#### Exercise description:
From the listing below, restate word for word the lines from the line containing "revised.zip: [408,343,439,382] ->" down through the line containing "Trash: [1289,70,1324,114] ->". Exclude pictures.

#### Given data:
== Segment start ==

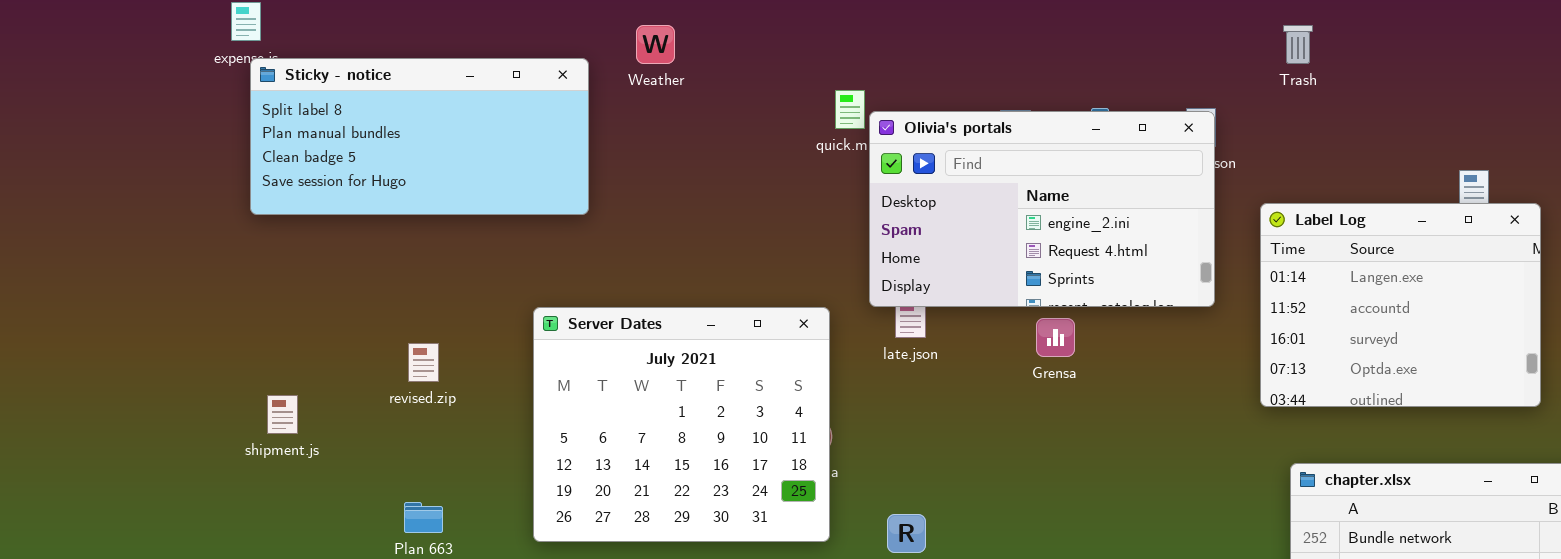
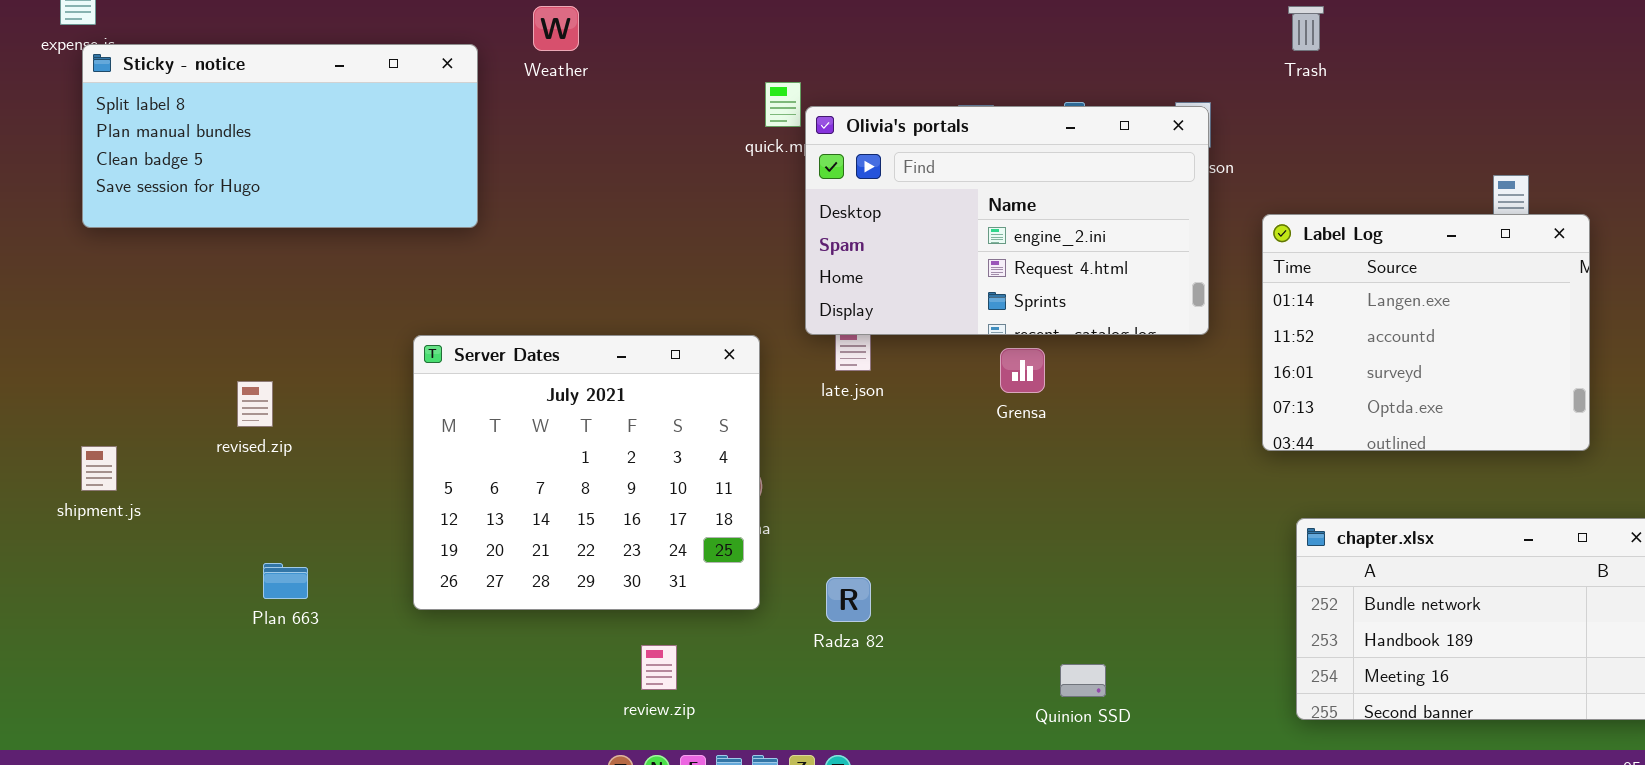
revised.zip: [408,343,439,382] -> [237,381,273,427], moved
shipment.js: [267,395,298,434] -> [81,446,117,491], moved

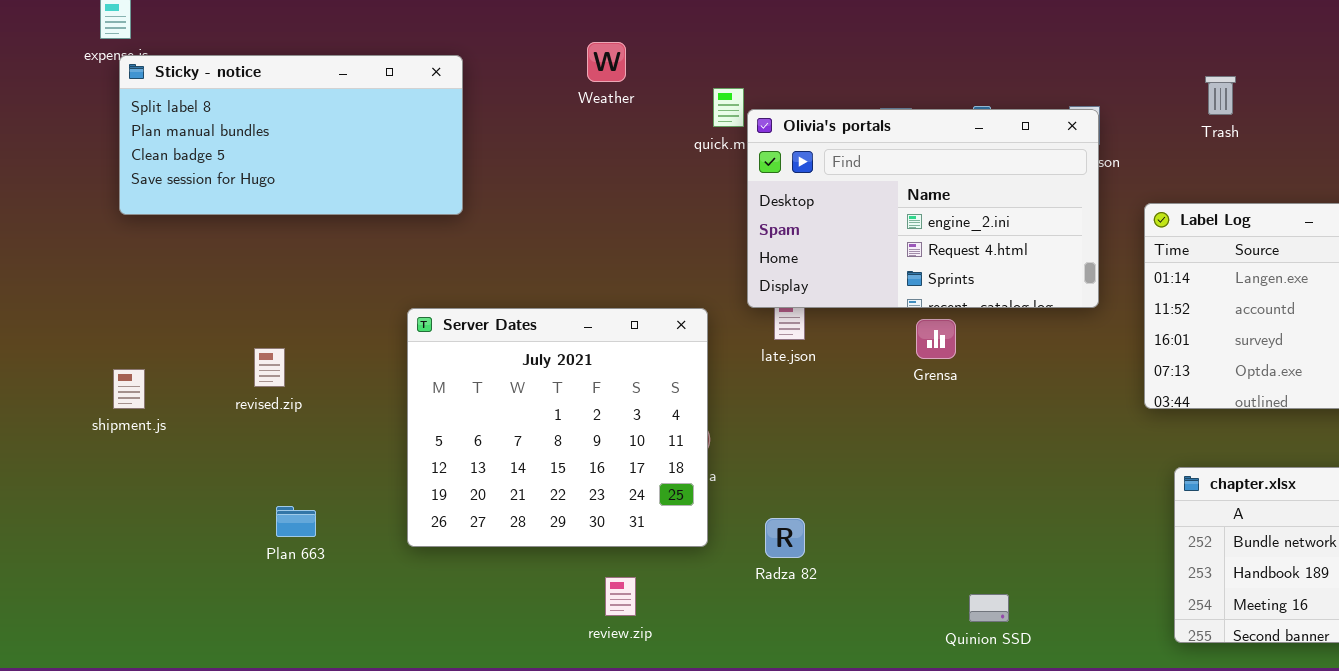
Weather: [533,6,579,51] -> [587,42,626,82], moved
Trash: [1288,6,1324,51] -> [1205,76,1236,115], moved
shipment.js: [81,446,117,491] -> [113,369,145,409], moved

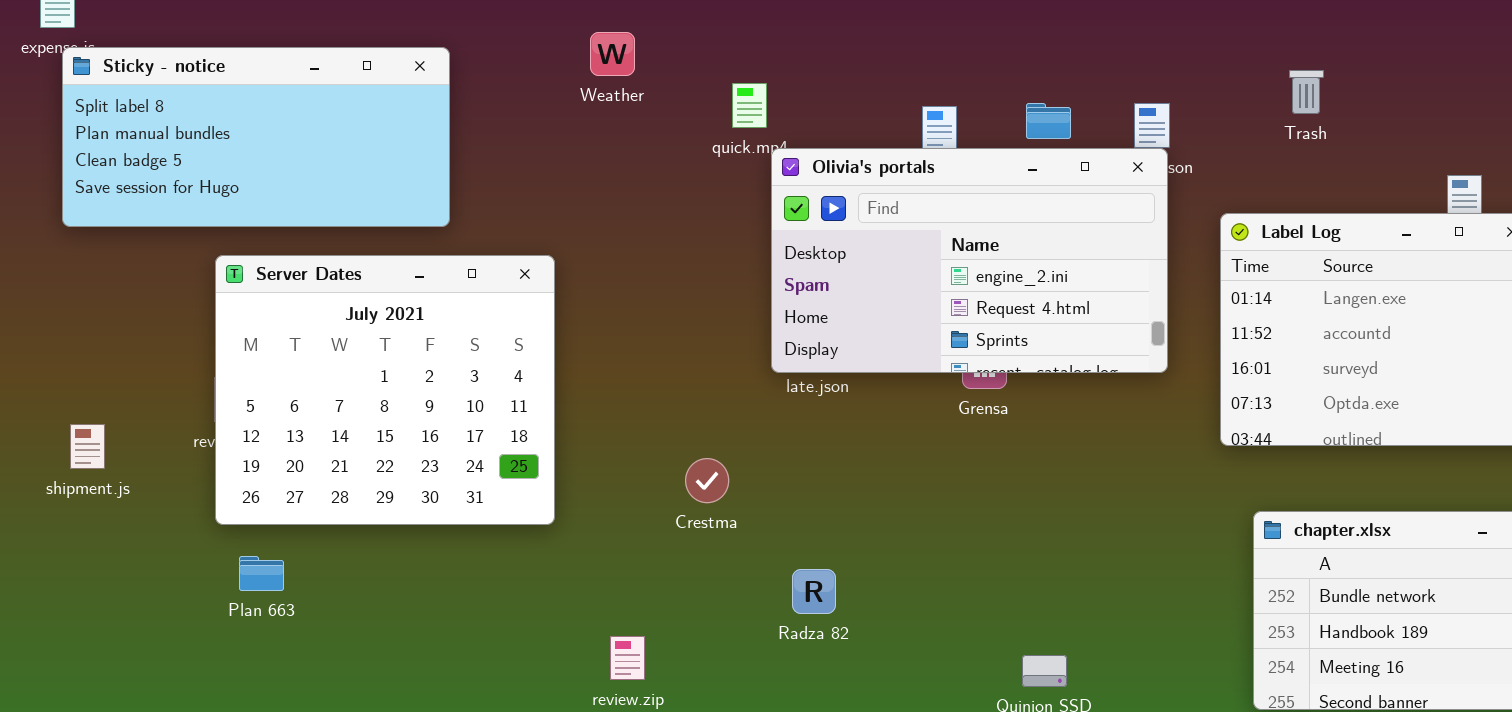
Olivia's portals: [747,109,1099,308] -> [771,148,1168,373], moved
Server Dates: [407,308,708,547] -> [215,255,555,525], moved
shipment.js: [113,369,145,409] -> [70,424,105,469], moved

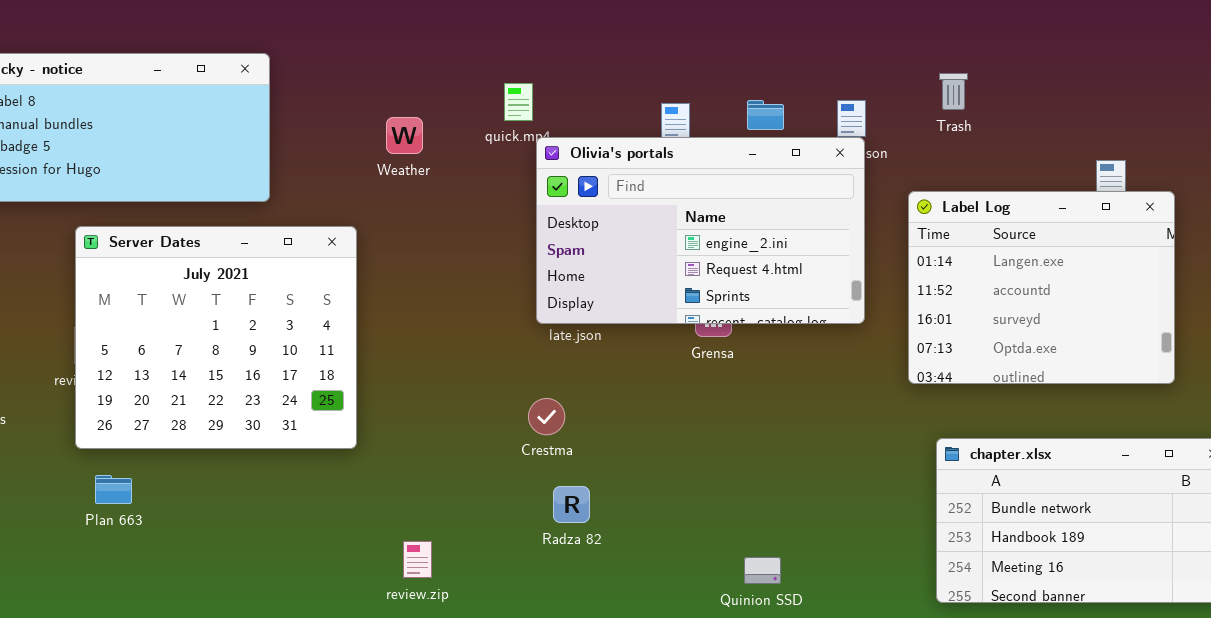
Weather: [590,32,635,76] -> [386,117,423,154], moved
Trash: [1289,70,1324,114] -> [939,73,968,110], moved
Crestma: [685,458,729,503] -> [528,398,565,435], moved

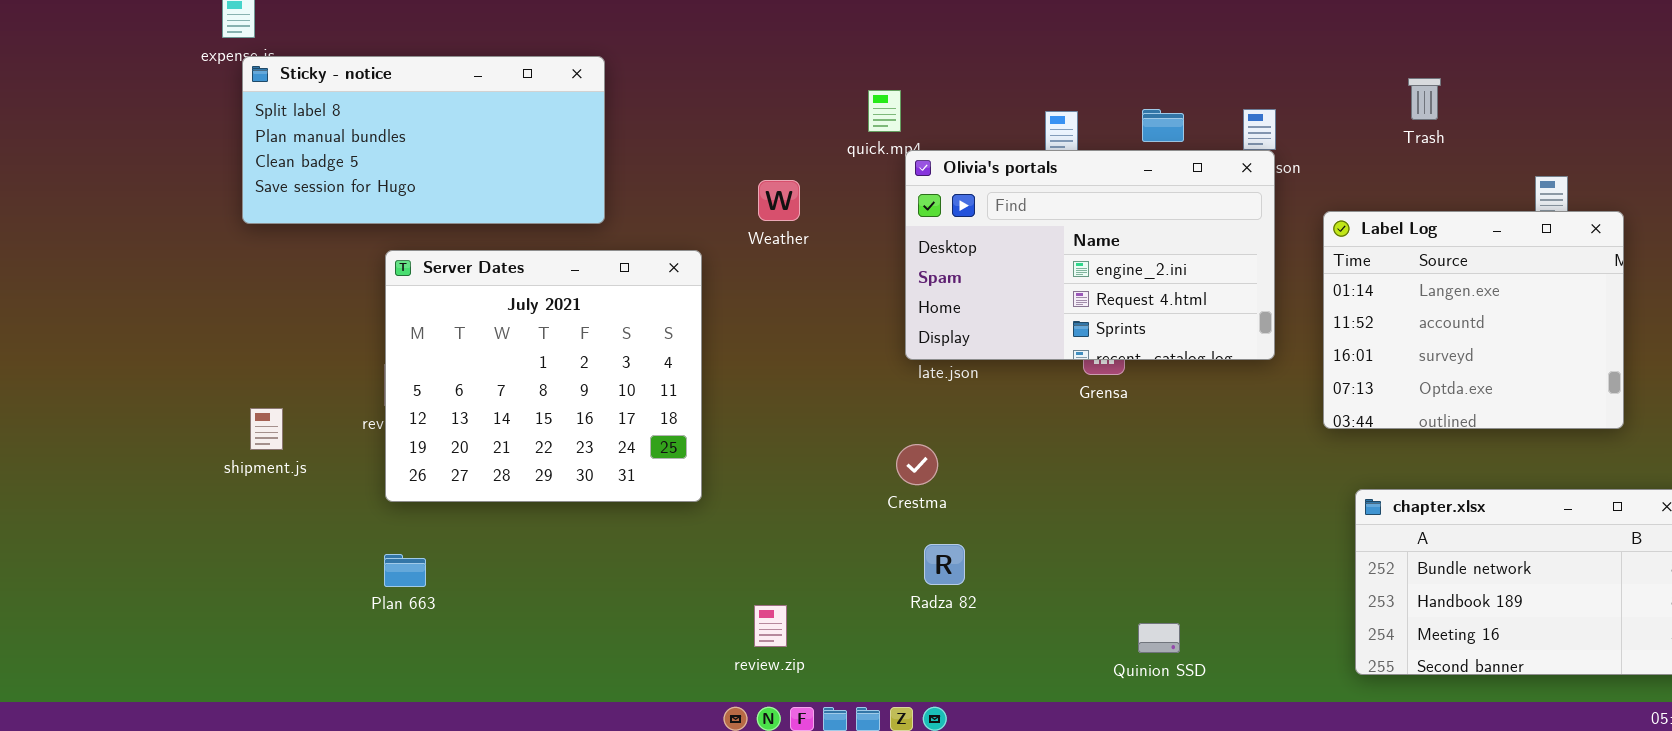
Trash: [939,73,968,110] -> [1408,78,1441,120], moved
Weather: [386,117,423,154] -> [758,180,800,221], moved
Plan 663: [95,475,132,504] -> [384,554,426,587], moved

== Segment end ==
== Segment start ==

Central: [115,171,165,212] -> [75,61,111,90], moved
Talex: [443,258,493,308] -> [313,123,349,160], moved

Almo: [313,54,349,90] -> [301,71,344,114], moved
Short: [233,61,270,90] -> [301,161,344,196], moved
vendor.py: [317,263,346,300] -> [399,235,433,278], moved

== Segment end ==
== Segment start ==

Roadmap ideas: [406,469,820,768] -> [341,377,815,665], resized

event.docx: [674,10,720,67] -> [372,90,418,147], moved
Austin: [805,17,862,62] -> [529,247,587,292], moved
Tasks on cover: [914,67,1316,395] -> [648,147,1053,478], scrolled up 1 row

== Segment end ==

#### Result of the exercise:
revised.zip: [408,343,439,382] -> [237,381,273,427], moved
shipment.js: [267,395,298,434] -> [81,446,117,491], moved

Weather: [533,6,579,51] -> [587,42,626,82], moved
Trash: [1288,6,1324,51] -> [1205,76,1236,115], moved
shipment.js: [81,446,117,491] -> [113,369,145,409], moved

Olivia's portals: [747,109,1099,308] -> [771,148,1168,373], moved
Server Dates: [407,308,708,547] -> [215,255,555,525], moved
shipment.js: [113,369,145,409] -> [70,424,105,469], moved

Weather: [590,32,635,76] -> [386,117,423,154], moved
Trash: [1289,70,1324,114] -> [939,73,968,110], moved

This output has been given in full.